# What is being asked:
Scan the records that follow, and whenever a line has the word "right", copy it.
Top of The input
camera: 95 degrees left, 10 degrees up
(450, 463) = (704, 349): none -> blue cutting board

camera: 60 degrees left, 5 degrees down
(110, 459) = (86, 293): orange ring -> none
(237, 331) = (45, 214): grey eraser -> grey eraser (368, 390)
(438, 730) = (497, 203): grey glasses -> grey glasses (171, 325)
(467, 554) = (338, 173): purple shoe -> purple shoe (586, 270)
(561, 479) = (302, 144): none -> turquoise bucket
Bottom of The input
Top of The input
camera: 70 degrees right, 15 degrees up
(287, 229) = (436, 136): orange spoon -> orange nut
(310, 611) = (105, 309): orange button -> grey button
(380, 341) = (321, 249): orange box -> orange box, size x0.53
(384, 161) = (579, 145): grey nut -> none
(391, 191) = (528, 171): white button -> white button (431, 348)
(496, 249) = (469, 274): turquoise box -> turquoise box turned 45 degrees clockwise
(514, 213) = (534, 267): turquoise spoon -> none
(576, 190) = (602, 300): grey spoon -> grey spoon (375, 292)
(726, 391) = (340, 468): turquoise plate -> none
Bottom of The input
Top of The input
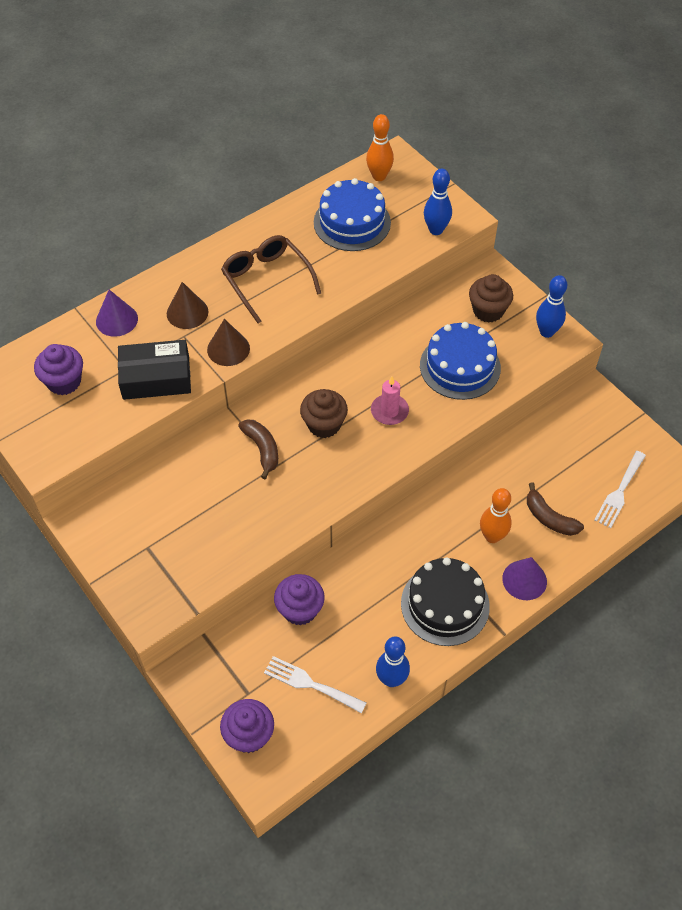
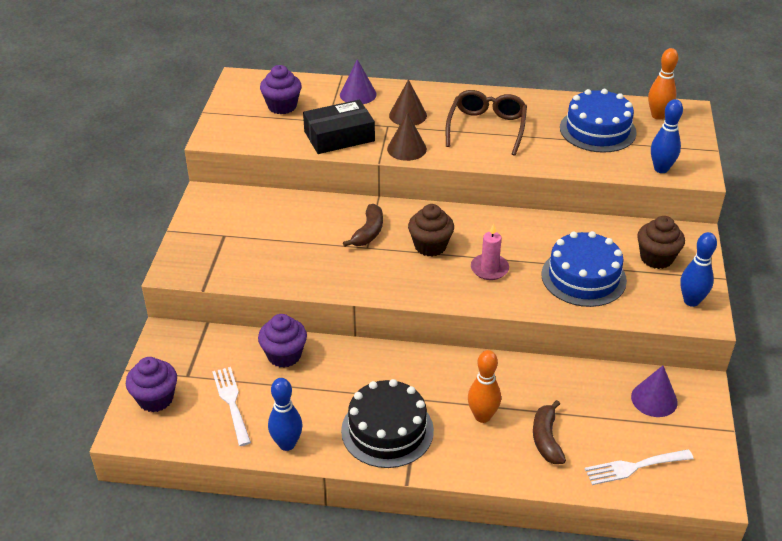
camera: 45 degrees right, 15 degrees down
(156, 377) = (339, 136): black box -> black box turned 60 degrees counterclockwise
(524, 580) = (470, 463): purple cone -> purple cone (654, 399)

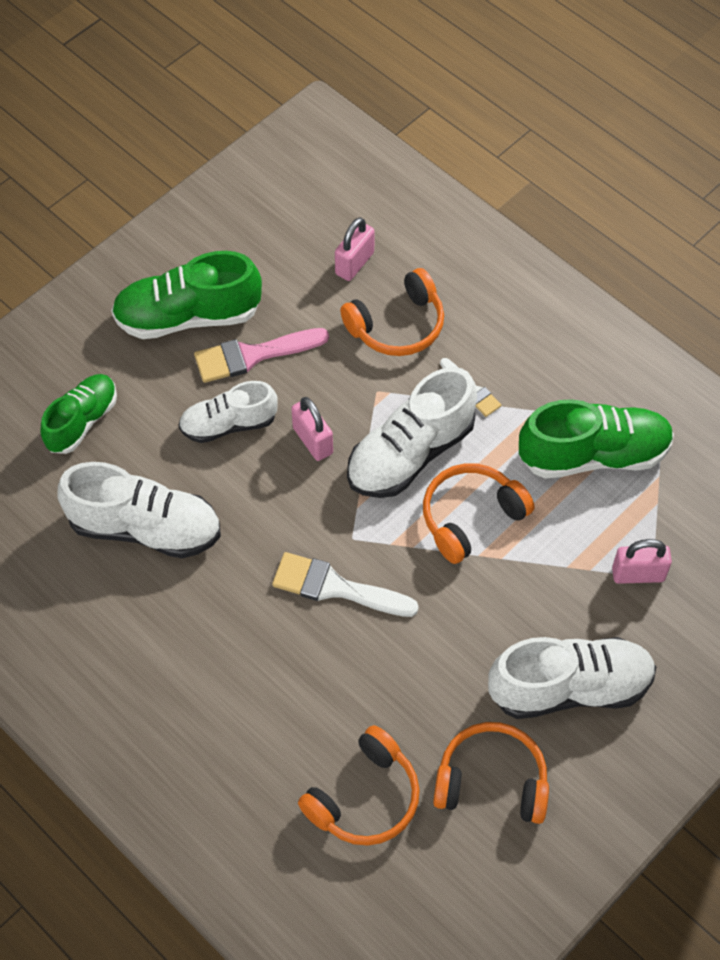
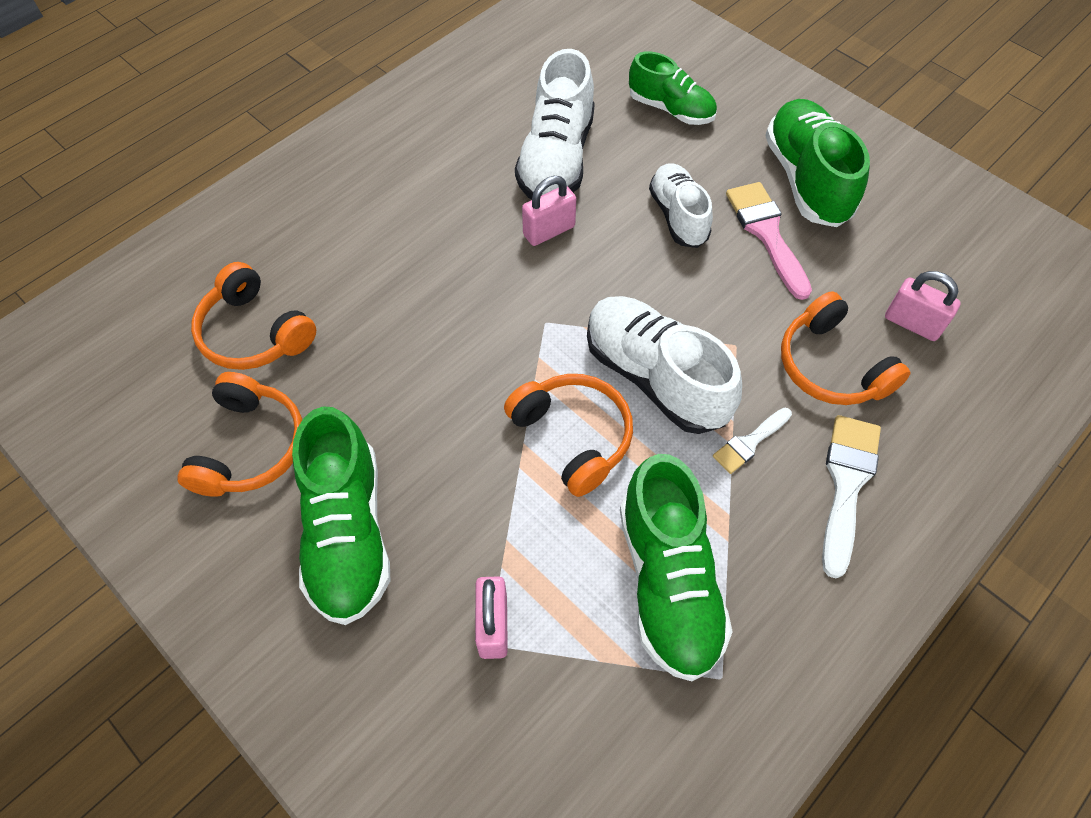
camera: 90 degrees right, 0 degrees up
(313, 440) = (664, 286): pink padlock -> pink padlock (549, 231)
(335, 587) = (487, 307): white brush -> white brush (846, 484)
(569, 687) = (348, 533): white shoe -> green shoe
Bottom of The input
# Output of the exercise:
camera: 70 degrees right, 15 degrees up
camera: 45 degrees right, 15 degrees down
camera: 90 degrees right, 0 degrees up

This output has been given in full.